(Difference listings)
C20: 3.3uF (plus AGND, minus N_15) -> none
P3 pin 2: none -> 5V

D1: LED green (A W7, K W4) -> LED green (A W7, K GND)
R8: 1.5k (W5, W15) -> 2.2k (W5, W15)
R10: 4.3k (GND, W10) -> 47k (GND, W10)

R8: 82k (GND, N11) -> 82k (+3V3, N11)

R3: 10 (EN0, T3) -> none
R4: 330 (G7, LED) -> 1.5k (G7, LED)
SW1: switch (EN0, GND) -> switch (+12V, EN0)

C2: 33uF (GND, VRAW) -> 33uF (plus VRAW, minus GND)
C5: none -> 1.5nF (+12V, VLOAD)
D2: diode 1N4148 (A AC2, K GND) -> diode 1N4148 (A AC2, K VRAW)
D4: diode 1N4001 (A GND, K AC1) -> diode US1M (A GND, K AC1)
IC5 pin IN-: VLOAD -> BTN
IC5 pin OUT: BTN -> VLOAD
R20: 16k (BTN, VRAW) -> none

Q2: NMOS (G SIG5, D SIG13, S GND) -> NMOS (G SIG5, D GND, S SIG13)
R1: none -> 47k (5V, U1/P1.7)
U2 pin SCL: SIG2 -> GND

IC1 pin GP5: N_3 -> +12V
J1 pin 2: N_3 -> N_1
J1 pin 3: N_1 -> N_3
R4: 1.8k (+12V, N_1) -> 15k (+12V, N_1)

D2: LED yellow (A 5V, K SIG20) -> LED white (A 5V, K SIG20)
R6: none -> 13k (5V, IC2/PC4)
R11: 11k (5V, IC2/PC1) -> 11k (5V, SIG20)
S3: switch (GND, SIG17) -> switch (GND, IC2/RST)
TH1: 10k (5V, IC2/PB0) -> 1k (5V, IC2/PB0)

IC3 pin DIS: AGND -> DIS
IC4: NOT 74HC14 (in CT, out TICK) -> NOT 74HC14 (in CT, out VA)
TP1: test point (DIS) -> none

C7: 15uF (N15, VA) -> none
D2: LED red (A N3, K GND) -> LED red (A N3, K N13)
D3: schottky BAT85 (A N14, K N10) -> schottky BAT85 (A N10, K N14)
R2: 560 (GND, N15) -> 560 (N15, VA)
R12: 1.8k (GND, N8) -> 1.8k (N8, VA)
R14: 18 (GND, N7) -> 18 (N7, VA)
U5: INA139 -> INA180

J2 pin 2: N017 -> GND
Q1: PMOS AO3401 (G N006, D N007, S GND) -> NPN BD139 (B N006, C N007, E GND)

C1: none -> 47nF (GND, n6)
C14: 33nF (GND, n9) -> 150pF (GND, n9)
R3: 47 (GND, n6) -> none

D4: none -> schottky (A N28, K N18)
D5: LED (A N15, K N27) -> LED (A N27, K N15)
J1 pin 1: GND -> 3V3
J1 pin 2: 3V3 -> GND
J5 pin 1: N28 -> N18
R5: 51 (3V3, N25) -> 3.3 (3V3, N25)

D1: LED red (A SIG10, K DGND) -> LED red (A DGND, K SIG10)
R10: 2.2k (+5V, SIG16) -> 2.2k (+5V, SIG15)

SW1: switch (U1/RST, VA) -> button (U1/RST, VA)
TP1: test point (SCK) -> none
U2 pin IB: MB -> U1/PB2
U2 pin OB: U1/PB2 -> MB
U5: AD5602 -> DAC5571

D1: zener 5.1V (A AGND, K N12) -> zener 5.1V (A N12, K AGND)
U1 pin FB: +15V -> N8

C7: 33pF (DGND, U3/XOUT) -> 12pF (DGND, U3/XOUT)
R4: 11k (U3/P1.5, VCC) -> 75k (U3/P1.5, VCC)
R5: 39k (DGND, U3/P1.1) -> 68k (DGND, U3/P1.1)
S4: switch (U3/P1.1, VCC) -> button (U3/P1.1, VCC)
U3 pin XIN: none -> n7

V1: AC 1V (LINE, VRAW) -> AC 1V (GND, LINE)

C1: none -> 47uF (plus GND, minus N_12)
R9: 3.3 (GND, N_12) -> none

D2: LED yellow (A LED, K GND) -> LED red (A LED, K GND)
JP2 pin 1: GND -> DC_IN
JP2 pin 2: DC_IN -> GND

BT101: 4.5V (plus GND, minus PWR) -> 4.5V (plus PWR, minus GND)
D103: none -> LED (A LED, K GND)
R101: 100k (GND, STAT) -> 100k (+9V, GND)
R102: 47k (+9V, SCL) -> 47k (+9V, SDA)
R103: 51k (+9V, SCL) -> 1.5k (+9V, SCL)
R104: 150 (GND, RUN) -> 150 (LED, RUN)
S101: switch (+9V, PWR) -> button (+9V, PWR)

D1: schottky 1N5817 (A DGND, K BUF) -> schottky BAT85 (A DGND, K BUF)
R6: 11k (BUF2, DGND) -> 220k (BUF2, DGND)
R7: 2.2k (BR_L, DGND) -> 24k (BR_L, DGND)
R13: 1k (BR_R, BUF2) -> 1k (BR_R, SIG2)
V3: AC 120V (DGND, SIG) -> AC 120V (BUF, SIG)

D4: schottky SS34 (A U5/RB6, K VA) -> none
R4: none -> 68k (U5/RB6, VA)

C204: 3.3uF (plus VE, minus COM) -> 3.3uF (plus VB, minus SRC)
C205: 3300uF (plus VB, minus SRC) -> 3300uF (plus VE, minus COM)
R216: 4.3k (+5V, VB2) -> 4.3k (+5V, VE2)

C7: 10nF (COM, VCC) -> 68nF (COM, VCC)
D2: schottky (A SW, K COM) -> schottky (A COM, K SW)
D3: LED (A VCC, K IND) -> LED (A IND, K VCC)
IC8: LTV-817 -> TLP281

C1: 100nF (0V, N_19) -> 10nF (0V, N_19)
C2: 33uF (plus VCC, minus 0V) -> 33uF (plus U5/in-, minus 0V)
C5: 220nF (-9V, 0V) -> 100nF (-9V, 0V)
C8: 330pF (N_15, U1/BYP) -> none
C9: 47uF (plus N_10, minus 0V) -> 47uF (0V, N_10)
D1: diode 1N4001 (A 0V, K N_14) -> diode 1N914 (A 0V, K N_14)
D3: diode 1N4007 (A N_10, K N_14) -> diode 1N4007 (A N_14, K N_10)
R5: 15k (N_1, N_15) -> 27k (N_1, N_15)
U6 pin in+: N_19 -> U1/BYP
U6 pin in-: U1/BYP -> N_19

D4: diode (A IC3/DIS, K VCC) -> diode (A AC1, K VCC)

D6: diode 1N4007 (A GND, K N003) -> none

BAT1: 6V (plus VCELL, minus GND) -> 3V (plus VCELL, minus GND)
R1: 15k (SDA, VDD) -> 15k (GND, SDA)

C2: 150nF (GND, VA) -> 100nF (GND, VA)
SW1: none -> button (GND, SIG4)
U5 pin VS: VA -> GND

• [EXERCISE BRIEF]: Copy out every entry again, exactly as it was given.

• [ANSWER TO THE EXERCISE]:
C20: 3.3uF (plus AGND, minus N_15) -> none
P3 pin 2: none -> 5V

D1: LED green (A W7, K W4) -> LED green (A W7, K GND)
R8: 1.5k (W5, W15) -> 2.2k (W5, W15)
R10: 4.3k (GND, W10) -> 47k (GND, W10)

R8: 82k (GND, N11) -> 82k (+3V3, N11)

R3: 10 (EN0, T3) -> none
R4: 330 (G7, LED) -> 1.5k (G7, LED)
SW1: switch (EN0, GND) -> switch (+12V, EN0)

C2: 33uF (GND, VRAW) -> 33uF (plus VRAW, minus GND)
C5: none -> 1.5nF (+12V, VLOAD)
D2: diode 1N4148 (A AC2, K GND) -> diode 1N4148 (A AC2, K VRAW)
D4: diode 1N4001 (A GND, K AC1) -> diode US1M (A GND, K AC1)
IC5 pin IN-: VLOAD -> BTN
IC5 pin OUT: BTN -> VLOAD
R20: 16k (BTN, VRAW) -> none

Q2: NMOS (G SIG5, D SIG13, S GND) -> NMOS (G SIG5, D GND, S SIG13)
R1: none -> 47k (5V, U1/P1.7)
U2 pin SCL: SIG2 -> GND

IC1 pin GP5: N_3 -> +12V
J1 pin 2: N_3 -> N_1
J1 pin 3: N_1 -> N_3
R4: 1.8k (+12V, N_1) -> 15k (+12V, N_1)

D2: LED yellow (A 5V, K SIG20) -> LED white (A 5V, K SIG20)
R6: none -> 13k (5V, IC2/PC4)
R11: 11k (5V, IC2/PC1) -> 11k (5V, SIG20)
S3: switch (GND, SIG17) -> switch (GND, IC2/RST)
TH1: 10k (5V, IC2/PB0) -> 1k (5V, IC2/PB0)

IC3 pin DIS: AGND -> DIS
IC4: NOT 74HC14 (in CT, out TICK) -> NOT 74HC14 (in CT, out VA)
TP1: test point (DIS) -> none

C7: 15uF (N15, VA) -> none
D2: LED red (A N3, K GND) -> LED red (A N3, K N13)
D3: schottky BAT85 (A N14, K N10) -> schottky BAT85 (A N10, K N14)
R2: 560 (GND, N15) -> 560 (N15, VA)
R12: 1.8k (GND, N8) -> 1.8k (N8, VA)
R14: 18 (GND, N7) -> 18 (N7, VA)
U5: INA139 -> INA180

J2 pin 2: N017 -> GND
Q1: PMOS AO3401 (G N006, D N007, S GND) -> NPN BD139 (B N006, C N007, E GND)

C1: none -> 47nF (GND, n6)
C14: 33nF (GND, n9) -> 150pF (GND, n9)
R3: 47 (GND, n6) -> none

D4: none -> schottky (A N28, K N18)
D5: LED (A N15, K N27) -> LED (A N27, K N15)
J1 pin 1: GND -> 3V3
J1 pin 2: 3V3 -> GND
J5 pin 1: N28 -> N18
R5: 51 (3V3, N25) -> 3.3 (3V3, N25)

D1: LED red (A SIG10, K DGND) -> LED red (A DGND, K SIG10)
R10: 2.2k (+5V, SIG16) -> 2.2k (+5V, SIG15)

SW1: switch (U1/RST, VA) -> button (U1/RST, VA)
TP1: test point (SCK) -> none
U2 pin IB: MB -> U1/PB2
U2 pin OB: U1/PB2 -> MB
U5: AD5602 -> DAC5571

D1: zener 5.1V (A AGND, K N12) -> zener 5.1V (A N12, K AGND)
U1 pin FB: +15V -> N8

C7: 33pF (DGND, U3/XOUT) -> 12pF (DGND, U3/XOUT)
R4: 11k (U3/P1.5, VCC) -> 75k (U3/P1.5, VCC)
R5: 39k (DGND, U3/P1.1) -> 68k (DGND, U3/P1.1)
S4: switch (U3/P1.1, VCC) -> button (U3/P1.1, VCC)
U3 pin XIN: none -> n7

V1: AC 1V (LINE, VRAW) -> AC 1V (GND, LINE)

C1: none -> 47uF (plus GND, minus N_12)
R9: 3.3 (GND, N_12) -> none

D2: LED yellow (A LED, K GND) -> LED red (A LED, K GND)
JP2 pin 1: GND -> DC_IN
JP2 pin 2: DC_IN -> GND

BT101: 4.5V (plus GND, minus PWR) -> 4.5V (plus PWR, minus GND)
D103: none -> LED (A LED, K GND)
R101: 100k (GND, STAT) -> 100k (+9V, GND)
R102: 47k (+9V, SCL) -> 47k (+9V, SDA)
R103: 51k (+9V, SCL) -> 1.5k (+9V, SCL)
R104: 150 (GND, RUN) -> 150 (LED, RUN)
S101: switch (+9V, PWR) -> button (+9V, PWR)

D1: schottky 1N5817 (A DGND, K BUF) -> schottky BAT85 (A DGND, K BUF)
R6: 11k (BUF2, DGND) -> 220k (BUF2, DGND)
R7: 2.2k (BR_L, DGND) -> 24k (BR_L, DGND)
R13: 1k (BR_R, BUF2) -> 1k (BR_R, SIG2)
V3: AC 120V (DGND, SIG) -> AC 120V (BUF, SIG)

D4: schottky SS34 (A U5/RB6, K VA) -> none
R4: none -> 68k (U5/RB6, VA)

C204: 3.3uF (plus VE, minus COM) -> 3.3uF (plus VB, minus SRC)
C205: 3300uF (plus VB, minus SRC) -> 3300uF (plus VE, minus COM)
R216: 4.3k (+5V, VB2) -> 4.3k (+5V, VE2)

C7: 10nF (COM, VCC) -> 68nF (COM, VCC)
D2: schottky (A SW, K COM) -> schottky (A COM, K SW)
D3: LED (A VCC, K IND) -> LED (A IND, K VCC)
IC8: LTV-817 -> TLP281

C1: 100nF (0V, N_19) -> 10nF (0V, N_19)
C2: 33uF (plus VCC, minus 0V) -> 33uF (plus U5/in-, minus 0V)
C5: 220nF (-9V, 0V) -> 100nF (-9V, 0V)
C8: 330pF (N_15, U1/BYP) -> none
C9: 47uF (plus N_10, minus 0V) -> 47uF (0V, N_10)
D1: diode 1N4001 (A 0V, K N_14) -> diode 1N914 (A 0V, K N_14)
D3: diode 1N4007 (A N_10, K N_14) -> diode 1N4007 (A N_14, K N_10)
R5: 15k (N_1, N_15) -> 27k (N_1, N_15)
U6 pin in+: N_19 -> U1/BYP
U6 pin in-: U1/BYP -> N_19

D4: diode (A IC3/DIS, K VCC) -> diode (A AC1, K VCC)

D6: diode 1N4007 (A GND, K N003) -> none

BAT1: 6V (plus VCELL, minus GND) -> 3V (plus VCELL, minus GND)
R1: 15k (SDA, VDD) -> 15k (GND, SDA)

C2: 150nF (GND, VA) -> 100nF (GND, VA)
SW1: none -> button (GND, SIG4)
U5 pin VS: VA -> GND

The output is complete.